Data extracted from a collection:
····················

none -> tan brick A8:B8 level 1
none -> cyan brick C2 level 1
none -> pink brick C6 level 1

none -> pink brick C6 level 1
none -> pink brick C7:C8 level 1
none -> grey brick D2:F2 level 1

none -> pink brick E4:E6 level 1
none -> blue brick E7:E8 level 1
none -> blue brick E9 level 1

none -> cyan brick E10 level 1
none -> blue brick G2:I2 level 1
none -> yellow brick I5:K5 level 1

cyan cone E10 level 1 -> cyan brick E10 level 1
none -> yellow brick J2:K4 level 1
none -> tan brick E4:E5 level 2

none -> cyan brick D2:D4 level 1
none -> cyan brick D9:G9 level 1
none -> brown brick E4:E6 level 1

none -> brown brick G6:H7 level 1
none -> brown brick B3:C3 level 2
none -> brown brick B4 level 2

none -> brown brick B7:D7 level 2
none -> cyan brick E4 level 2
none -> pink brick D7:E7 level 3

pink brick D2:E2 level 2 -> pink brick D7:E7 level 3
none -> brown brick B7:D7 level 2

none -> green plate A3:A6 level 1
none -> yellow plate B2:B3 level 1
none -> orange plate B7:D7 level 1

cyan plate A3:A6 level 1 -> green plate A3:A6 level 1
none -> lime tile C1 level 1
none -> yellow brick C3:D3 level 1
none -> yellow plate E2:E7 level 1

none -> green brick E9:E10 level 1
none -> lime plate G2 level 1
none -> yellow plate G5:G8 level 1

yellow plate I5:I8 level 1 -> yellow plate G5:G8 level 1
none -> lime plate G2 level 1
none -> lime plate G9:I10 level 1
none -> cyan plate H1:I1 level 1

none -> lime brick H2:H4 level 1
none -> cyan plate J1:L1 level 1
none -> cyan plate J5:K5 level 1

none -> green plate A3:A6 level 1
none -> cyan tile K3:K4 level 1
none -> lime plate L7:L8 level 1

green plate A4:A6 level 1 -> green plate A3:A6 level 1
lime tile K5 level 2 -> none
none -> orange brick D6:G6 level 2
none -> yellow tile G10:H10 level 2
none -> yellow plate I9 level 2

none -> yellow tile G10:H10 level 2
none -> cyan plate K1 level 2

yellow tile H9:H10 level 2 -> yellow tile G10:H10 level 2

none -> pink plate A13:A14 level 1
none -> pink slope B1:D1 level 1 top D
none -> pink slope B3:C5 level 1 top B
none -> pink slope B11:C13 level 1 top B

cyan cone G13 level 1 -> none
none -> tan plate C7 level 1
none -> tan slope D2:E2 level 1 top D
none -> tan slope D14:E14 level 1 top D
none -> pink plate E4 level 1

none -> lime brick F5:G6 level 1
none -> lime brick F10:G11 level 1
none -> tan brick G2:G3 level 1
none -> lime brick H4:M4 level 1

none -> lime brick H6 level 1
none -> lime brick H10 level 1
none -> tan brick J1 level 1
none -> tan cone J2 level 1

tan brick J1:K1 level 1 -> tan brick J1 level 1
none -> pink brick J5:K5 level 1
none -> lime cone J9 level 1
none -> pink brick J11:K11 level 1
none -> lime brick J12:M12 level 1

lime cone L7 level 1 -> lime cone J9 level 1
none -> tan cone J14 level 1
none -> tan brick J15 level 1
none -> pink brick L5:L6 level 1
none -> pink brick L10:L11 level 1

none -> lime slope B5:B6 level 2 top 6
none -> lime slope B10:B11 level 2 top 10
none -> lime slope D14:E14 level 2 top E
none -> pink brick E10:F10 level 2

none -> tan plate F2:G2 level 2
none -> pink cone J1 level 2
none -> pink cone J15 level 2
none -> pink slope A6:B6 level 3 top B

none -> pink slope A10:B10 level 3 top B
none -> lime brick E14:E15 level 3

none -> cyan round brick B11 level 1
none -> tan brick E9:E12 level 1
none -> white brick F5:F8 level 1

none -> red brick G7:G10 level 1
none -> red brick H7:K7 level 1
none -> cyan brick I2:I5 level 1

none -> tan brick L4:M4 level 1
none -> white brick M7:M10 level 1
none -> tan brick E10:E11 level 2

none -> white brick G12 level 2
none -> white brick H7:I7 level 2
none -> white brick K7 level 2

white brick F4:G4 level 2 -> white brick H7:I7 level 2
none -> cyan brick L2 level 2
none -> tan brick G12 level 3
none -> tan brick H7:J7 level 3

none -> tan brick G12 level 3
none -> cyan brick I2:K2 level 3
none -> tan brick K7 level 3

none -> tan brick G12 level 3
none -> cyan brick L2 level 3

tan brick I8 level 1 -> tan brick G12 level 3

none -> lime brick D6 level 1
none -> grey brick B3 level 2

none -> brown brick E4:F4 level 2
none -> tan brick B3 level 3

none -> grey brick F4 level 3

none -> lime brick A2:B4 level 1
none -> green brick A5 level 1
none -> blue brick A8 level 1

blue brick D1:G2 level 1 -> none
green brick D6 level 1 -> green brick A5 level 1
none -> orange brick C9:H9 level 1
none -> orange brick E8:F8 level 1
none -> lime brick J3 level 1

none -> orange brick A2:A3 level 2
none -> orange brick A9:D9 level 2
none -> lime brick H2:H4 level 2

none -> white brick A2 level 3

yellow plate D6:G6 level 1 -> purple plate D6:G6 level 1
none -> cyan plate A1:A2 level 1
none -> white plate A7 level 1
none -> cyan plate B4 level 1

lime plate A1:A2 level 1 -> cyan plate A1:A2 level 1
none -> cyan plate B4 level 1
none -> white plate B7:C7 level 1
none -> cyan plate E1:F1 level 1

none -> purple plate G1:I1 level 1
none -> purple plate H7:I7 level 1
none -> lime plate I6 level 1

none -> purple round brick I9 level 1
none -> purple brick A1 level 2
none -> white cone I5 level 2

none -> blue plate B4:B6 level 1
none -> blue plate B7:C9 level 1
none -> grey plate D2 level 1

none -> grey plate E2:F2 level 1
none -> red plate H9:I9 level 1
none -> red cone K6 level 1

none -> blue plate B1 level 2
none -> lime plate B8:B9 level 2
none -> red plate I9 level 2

····················

● **Required action**:
Copy out each line of the data exactly.

● **Result for this exercise**:
none -> tan brick A8:B8 level 1
none -> cyan brick C2 level 1
none -> pink brick C6 level 1

none -> pink brick C6 level 1
none -> pink brick C7:C8 level 1
none -> grey brick D2:F2 level 1

none -> pink brick E4:E6 level 1
none -> blue brick E7:E8 level 1
none -> blue brick E9 level 1

none -> cyan brick E10 level 1
none -> blue brick G2:I2 level 1
none -> yellow brick I5:K5 level 1

cyan cone E10 level 1 -> cyan brick E10 level 1
none -> yellow brick J2:K4 level 1
none -> tan brick E4:E5 level 2

none -> cyan brick D2:D4 level 1
none -> cyan brick D9:G9 level 1
none -> brown brick E4:E6 level 1

none -> brown brick G6:H7 level 1
none -> brown brick B3:C3 level 2
none -> brown brick B4 level 2

none -> brown brick B7:D7 level 2
none -> cyan brick E4 level 2
none -> pink brick D7:E7 level 3

pink brick D2:E2 level 2 -> pink brick D7:E7 level 3
none -> brown brick B7:D7 level 2

none -> green plate A3:A6 level 1
none -> yellow plate B2:B3 level 1
none -> orange plate B7:D7 level 1

cyan plate A3:A6 level 1 -> green plate A3:A6 level 1
none -> lime tile C1 level 1
none -> yellow brick C3:D3 level 1
none -> yellow plate E2:E7 level 1

none -> green brick E9:E10 level 1
none -> lime plate G2 level 1
none -> yellow plate G5:G8 level 1

yellow plate I5:I8 level 1 -> yellow plate G5:G8 level 1
none -> lime plate G2 level 1
none -> lime plate G9:I10 level 1
none -> cyan plate H1:I1 level 1

none -> lime brick H2:H4 level 1
none -> cyan plate J1:L1 level 1
none -> cyan plate J5:K5 level 1

none -> green plate A3:A6 level 1
none -> cyan tile K3:K4 level 1
none -> lime plate L7:L8 level 1

green plate A4:A6 level 1 -> green plate A3:A6 level 1
lime tile K5 level 2 -> none
none -> orange brick D6:G6 level 2
none -> yellow tile G10:H10 level 2
none -> yellow plate I9 level 2

none -> yellow tile G10:H10 level 2
none -> cyan plate K1 level 2

yellow tile H9:H10 level 2 -> yellow tile G10:H10 level 2

none -> pink plate A13:A14 level 1
none -> pink slope B1:D1 level 1 top D
none -> pink slope B3:C5 level 1 top B
none -> pink slope B11:C13 level 1 top B

cyan cone G13 level 1 -> none
none -> tan plate C7 level 1
none -> tan slope D2:E2 level 1 top D
none -> tan slope D14:E14 level 1 top D
none -> pink plate E4 level 1

none -> lime brick F5:G6 level 1
none -> lime brick F10:G11 level 1
none -> tan brick G2:G3 level 1
none -> lime brick H4:M4 level 1

none -> lime brick H6 level 1
none -> lime brick H10 level 1
none -> tan brick J1 level 1
none -> tan cone J2 level 1

tan brick J1:K1 level 1 -> tan brick J1 level 1
none -> pink brick J5:K5 level 1
none -> lime cone J9 level 1
none -> pink brick J11:K11 level 1
none -> lime brick J12:M12 level 1

lime cone L7 level 1 -> lime cone J9 level 1
none -> tan cone J14 level 1
none -> tan brick J15 level 1
none -> pink brick L5:L6 level 1
none -> pink brick L10:L11 level 1

none -> lime slope B5:B6 level 2 top 6
none -> lime slope B10:B11 level 2 top 10
none -> lime slope D14:E14 level 2 top E
none -> pink brick E10:F10 level 2

none -> tan plate F2:G2 level 2
none -> pink cone J1 level 2
none -> pink cone J15 level 2
none -> pink slope A6:B6 level 3 top B

none -> pink slope A10:B10 level 3 top B
none -> lime brick E14:E15 level 3

none -> cyan round brick B11 level 1
none -> tan brick E9:E12 level 1
none -> white brick F5:F8 level 1

none -> red brick G7:G10 level 1
none -> red brick H7:K7 level 1
none -> cyan brick I2:I5 level 1

none -> tan brick L4:M4 level 1
none -> white brick M7:M10 level 1
none -> tan brick E10:E11 level 2

none -> white brick G12 level 2
none -> white brick H7:I7 level 2
none -> white brick K7 level 2

white brick F4:G4 level 2 -> white brick H7:I7 level 2
none -> cyan brick L2 level 2
none -> tan brick G12 level 3
none -> tan brick H7:J7 level 3

none -> tan brick G12 level 3
none -> cyan brick I2:K2 level 3
none -> tan brick K7 level 3

none -> tan brick G12 level 3
none -> cyan brick L2 level 3

tan brick I8 level 1 -> tan brick G12 level 3

none -> lime brick D6 level 1
none -> grey brick B3 level 2

none -> brown brick E4:F4 level 2
none -> tan brick B3 level 3

none -> grey brick F4 level 3

none -> lime brick A2:B4 level 1
none -> green brick A5 level 1
none -> blue brick A8 level 1

blue brick D1:G2 level 1 -> none
green brick D6 level 1 -> green brick A5 level 1
none -> orange brick C9:H9 level 1
none -> orange brick E8:F8 level 1
none -> lime brick J3 level 1

none -> orange brick A2:A3 level 2
none -> orange brick A9:D9 level 2
none -> lime brick H2:H4 level 2

none -> white brick A2 level 3

yellow plate D6:G6 level 1 -> purple plate D6:G6 level 1
none -> cyan plate A1:A2 level 1
none -> white plate A7 level 1
none -> cyan plate B4 level 1

lime plate A1:A2 level 1 -> cyan plate A1:A2 level 1
none -> cyan plate B4 level 1
none -> white plate B7:C7 level 1
none -> cyan plate E1:F1 level 1

none -> purple plate G1:I1 level 1
none -> purple plate H7:I7 level 1
none -> lime plate I6 level 1

none -> purple round brick I9 level 1
none -> purple brick A1 level 2
none -> white cone I5 level 2

none -> blue plate B4:B6 level 1
none -> blue plate B7:C9 level 1
none -> grey plate D2 level 1

none -> grey plate E2:F2 level 1
none -> red plate H9:I9 level 1
none -> red cone K6 level 1

none -> blue plate B1 level 2
none -> lime plate B8:B9 level 2
none -> red plate I9 level 2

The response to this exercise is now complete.